## Task item:
Of the lines below, copy those that hold the word "test".

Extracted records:

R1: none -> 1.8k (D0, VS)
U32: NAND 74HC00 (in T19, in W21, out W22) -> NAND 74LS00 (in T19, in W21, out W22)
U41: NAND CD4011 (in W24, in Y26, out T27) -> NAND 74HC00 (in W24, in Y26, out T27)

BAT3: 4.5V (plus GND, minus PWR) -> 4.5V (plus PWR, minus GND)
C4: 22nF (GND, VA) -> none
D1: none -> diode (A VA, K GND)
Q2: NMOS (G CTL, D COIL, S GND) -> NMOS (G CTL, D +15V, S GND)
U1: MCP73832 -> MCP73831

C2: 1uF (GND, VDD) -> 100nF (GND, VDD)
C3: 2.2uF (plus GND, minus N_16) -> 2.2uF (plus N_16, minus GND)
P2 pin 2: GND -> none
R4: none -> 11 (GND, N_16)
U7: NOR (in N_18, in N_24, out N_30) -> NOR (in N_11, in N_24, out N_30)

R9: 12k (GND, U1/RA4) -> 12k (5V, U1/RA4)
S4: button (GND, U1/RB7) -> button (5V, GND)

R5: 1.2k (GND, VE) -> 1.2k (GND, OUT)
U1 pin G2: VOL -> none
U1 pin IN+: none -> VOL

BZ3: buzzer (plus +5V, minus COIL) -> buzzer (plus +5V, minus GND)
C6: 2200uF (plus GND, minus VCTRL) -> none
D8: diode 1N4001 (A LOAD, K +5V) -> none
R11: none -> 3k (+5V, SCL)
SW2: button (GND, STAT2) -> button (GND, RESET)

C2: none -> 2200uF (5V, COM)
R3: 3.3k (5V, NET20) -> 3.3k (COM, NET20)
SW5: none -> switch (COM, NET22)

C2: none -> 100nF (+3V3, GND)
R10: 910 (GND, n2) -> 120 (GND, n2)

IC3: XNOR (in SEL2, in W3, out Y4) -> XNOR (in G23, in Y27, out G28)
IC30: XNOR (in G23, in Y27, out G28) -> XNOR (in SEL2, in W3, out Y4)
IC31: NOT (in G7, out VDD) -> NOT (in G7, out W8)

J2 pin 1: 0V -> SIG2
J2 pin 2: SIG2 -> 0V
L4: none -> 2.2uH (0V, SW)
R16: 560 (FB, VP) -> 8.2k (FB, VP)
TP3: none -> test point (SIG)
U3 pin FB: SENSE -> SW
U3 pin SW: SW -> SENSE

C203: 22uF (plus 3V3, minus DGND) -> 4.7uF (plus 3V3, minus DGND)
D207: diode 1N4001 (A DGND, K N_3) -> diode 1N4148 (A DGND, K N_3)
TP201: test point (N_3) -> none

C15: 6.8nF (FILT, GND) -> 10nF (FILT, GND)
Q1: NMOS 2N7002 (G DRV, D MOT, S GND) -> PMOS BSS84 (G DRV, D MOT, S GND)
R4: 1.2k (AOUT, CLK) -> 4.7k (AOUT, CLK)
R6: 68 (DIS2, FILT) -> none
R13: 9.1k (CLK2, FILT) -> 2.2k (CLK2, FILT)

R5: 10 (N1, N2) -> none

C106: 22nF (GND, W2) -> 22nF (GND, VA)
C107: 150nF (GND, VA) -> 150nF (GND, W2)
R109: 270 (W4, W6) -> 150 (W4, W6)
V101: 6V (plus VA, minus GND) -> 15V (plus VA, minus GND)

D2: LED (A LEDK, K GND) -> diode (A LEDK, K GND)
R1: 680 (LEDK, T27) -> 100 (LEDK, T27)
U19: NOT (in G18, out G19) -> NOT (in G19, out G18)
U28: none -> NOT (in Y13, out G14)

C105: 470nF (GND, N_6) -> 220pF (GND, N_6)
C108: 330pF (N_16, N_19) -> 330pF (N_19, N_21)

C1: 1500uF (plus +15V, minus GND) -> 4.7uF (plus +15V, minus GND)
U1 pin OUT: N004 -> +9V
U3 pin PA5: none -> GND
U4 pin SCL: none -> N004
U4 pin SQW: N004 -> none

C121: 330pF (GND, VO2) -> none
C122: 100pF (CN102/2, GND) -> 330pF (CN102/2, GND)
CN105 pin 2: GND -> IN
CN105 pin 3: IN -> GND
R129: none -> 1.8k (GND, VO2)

## Task response:
TP3: none -> test point (SIG)
TP201: test point (N_3) -> none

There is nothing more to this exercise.